Requirement: Check each line of the data below for the word "turned", then extract the ones that have it.

Data for this exercise:
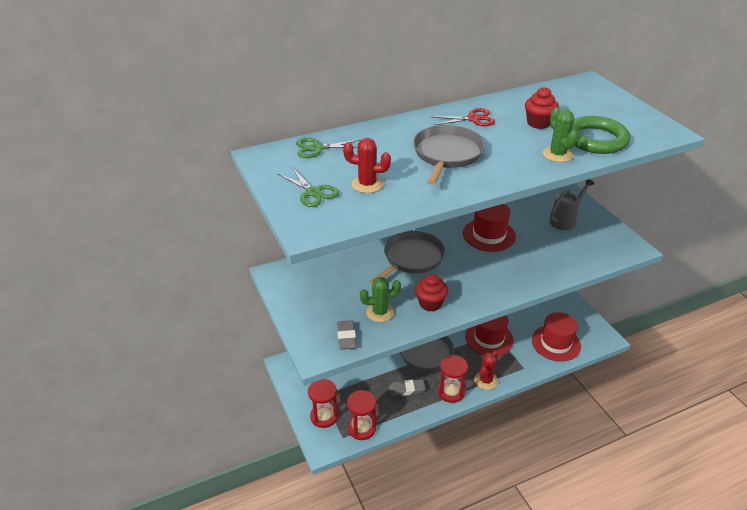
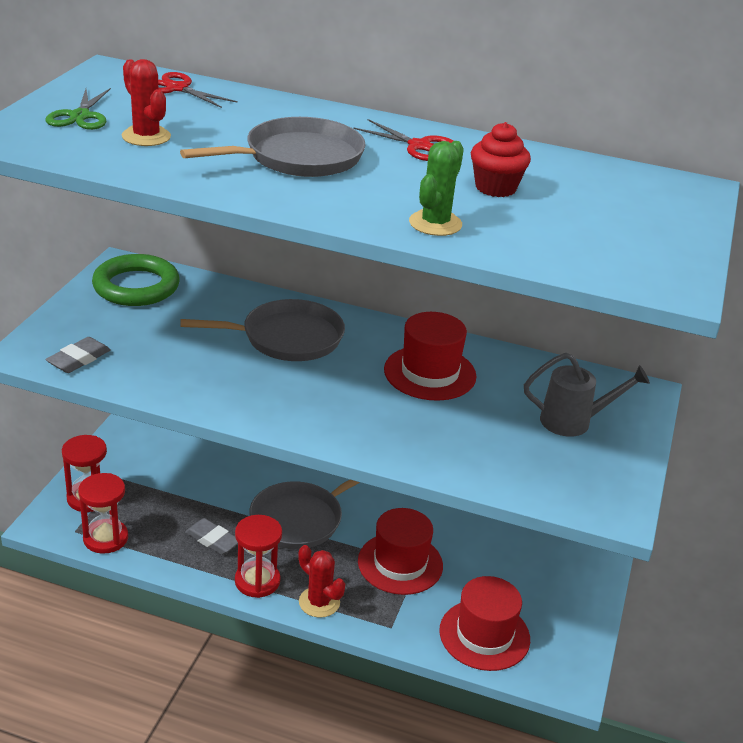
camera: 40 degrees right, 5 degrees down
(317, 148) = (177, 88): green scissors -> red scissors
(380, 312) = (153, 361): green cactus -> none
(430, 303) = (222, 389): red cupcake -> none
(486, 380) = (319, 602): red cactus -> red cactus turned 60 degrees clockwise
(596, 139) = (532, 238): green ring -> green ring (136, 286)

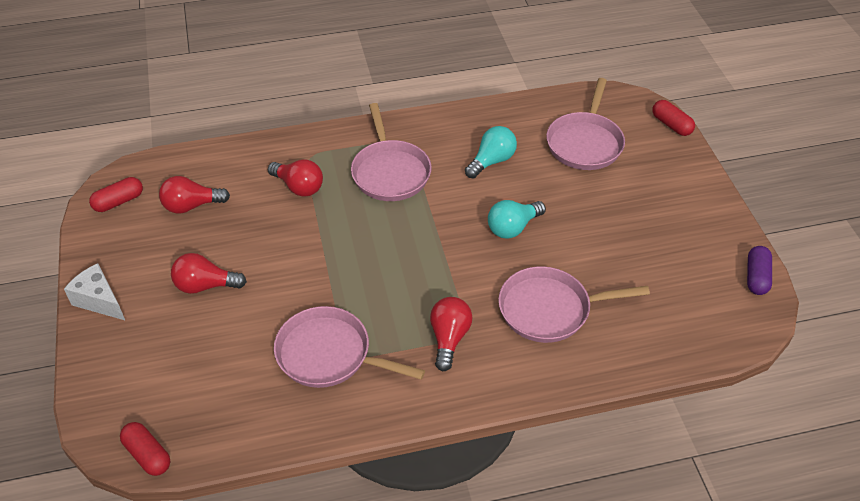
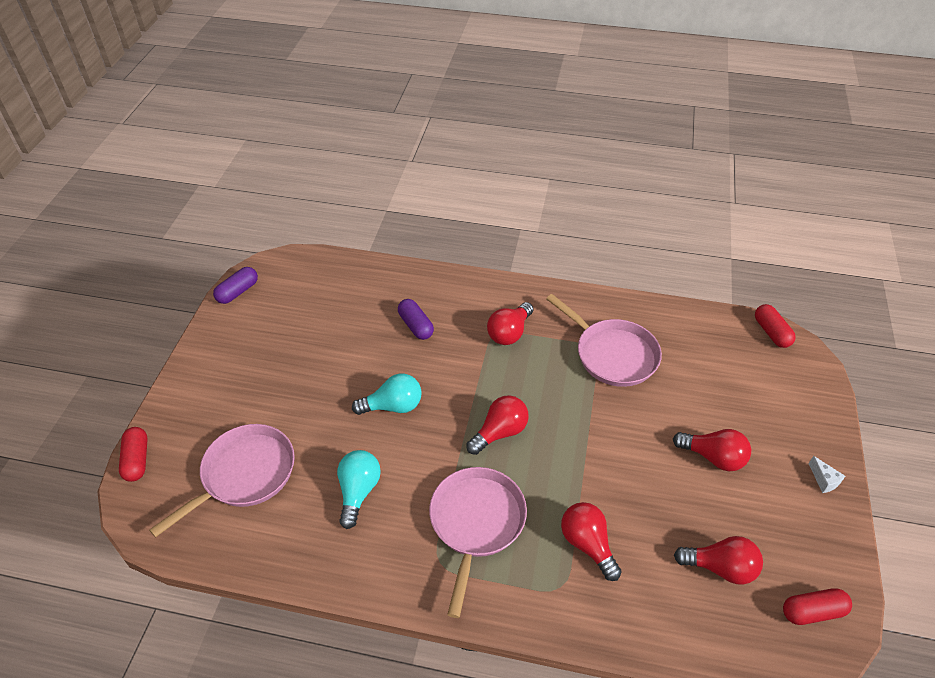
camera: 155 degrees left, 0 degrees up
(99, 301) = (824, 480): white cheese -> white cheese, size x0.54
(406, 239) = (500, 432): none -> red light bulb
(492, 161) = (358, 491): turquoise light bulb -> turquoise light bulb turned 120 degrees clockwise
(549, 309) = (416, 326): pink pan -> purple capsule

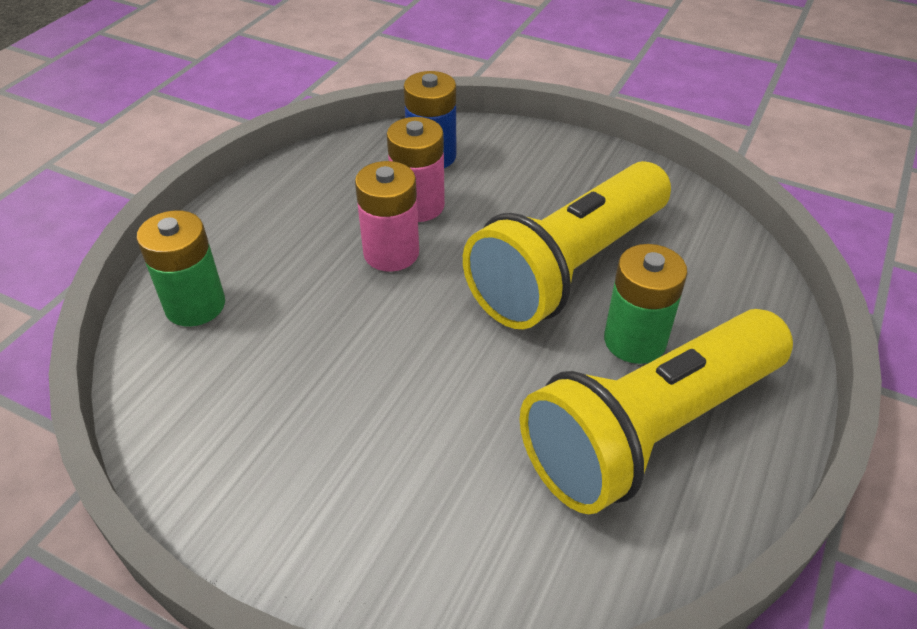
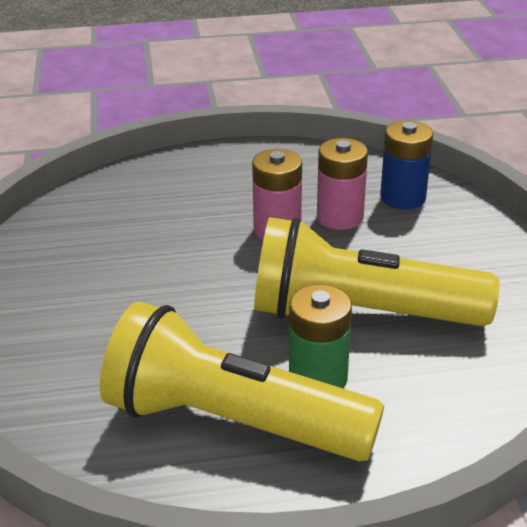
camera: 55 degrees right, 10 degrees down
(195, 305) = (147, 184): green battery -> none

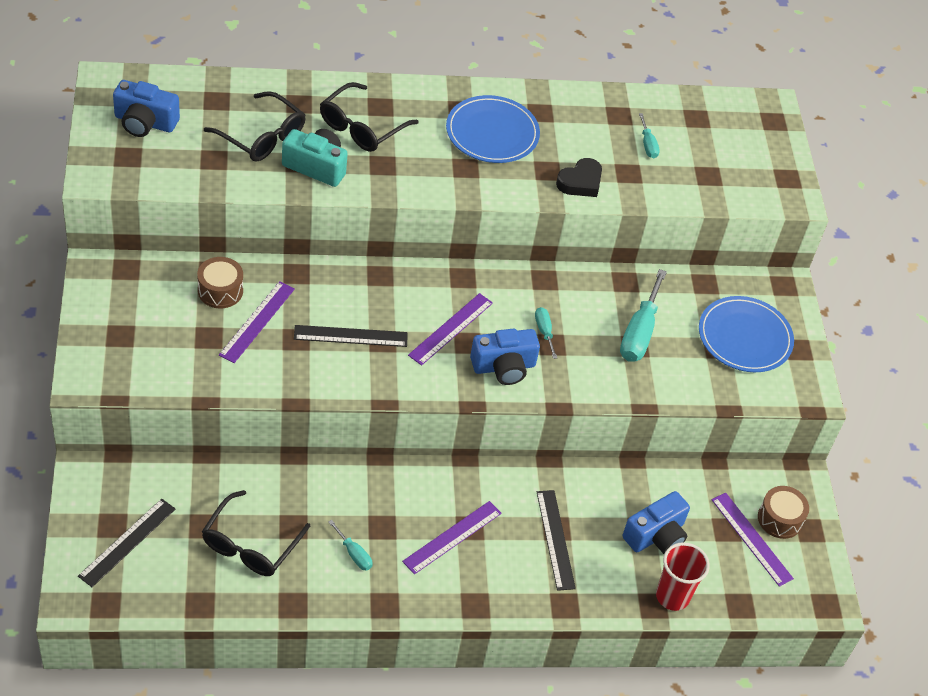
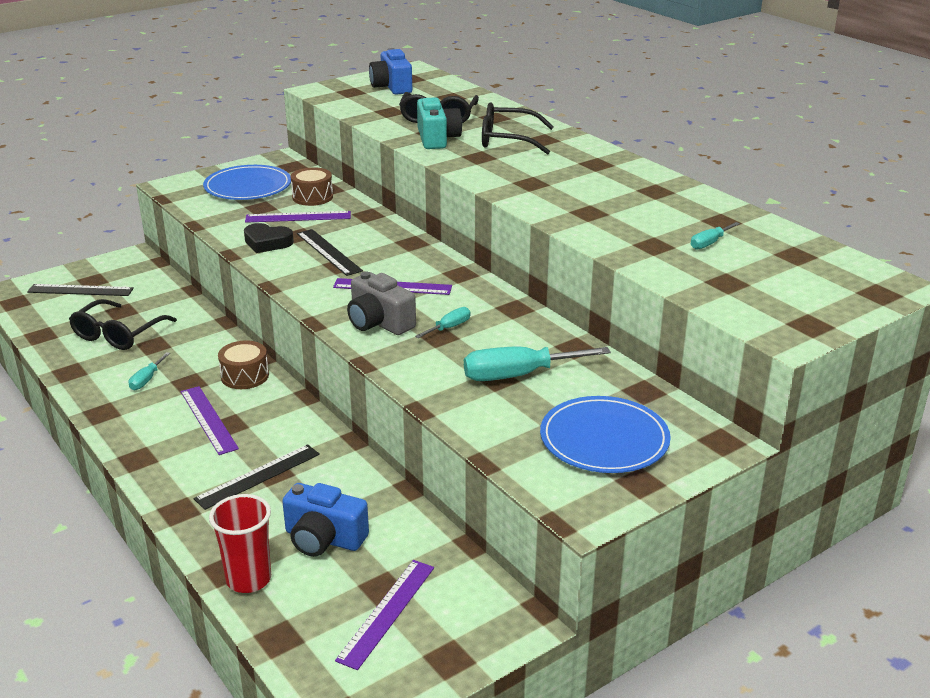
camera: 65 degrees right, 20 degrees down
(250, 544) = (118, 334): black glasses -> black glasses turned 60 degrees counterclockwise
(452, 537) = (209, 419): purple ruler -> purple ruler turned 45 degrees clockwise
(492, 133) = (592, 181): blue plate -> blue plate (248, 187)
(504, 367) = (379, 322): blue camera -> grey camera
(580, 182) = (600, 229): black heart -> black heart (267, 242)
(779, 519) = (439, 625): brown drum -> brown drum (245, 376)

==

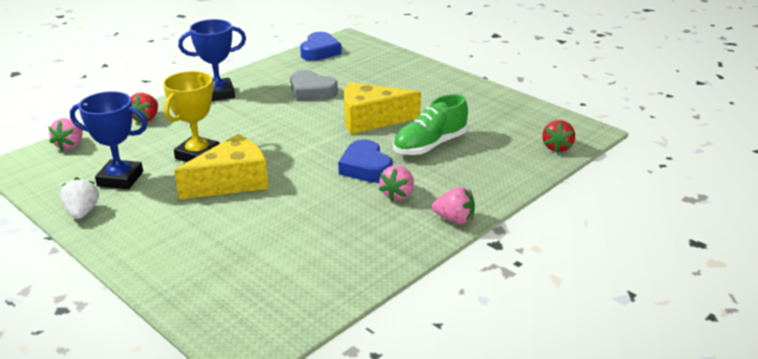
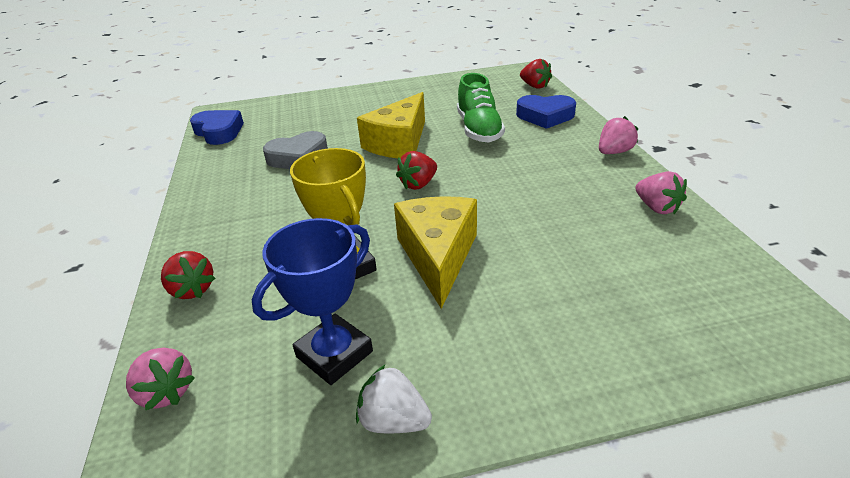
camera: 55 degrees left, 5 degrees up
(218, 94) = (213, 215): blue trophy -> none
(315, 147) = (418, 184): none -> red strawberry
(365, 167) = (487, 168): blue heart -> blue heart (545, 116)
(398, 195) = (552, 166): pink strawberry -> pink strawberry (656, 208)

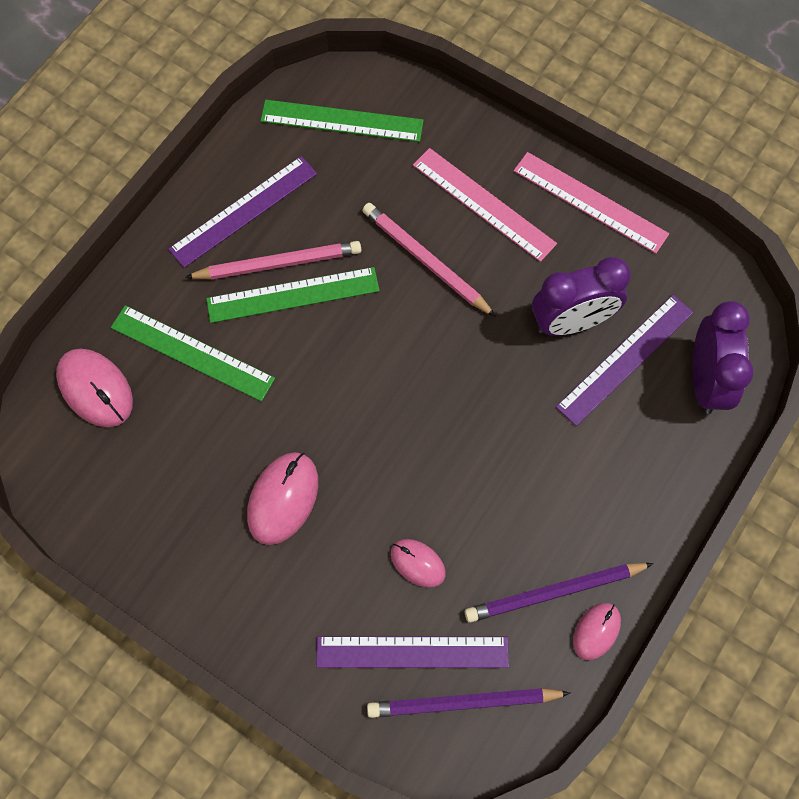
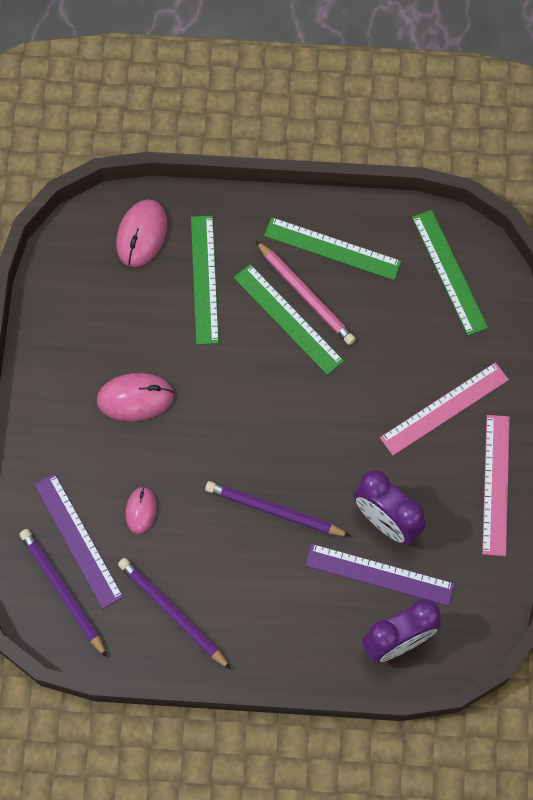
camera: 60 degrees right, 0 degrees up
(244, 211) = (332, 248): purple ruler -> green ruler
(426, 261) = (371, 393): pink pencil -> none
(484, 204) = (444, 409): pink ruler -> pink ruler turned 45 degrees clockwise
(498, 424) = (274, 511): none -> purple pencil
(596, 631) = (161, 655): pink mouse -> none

* * *

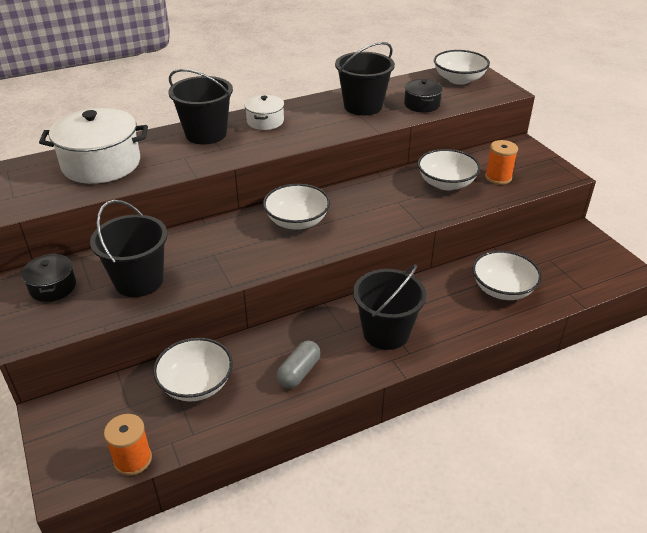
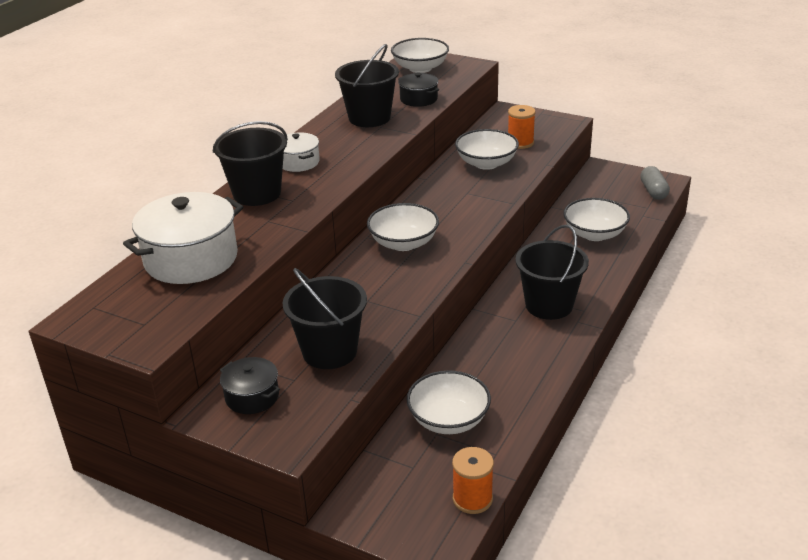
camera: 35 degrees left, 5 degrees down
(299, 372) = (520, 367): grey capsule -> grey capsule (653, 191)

Answer:
(486, 380) = (319, 602): red cactus -> red cactus turned 60 degrees clockwise
(492, 161) = (358, 491): turquoise light bulb -> turquoise light bulb turned 120 degrees clockwise
(250, 544) = (118, 334): black glasses -> black glasses turned 60 degrees counterclockwise
(452, 537) = (209, 419): purple ruler -> purple ruler turned 45 degrees clockwise
(484, 204) = (444, 409): pink ruler -> pink ruler turned 45 degrees clockwise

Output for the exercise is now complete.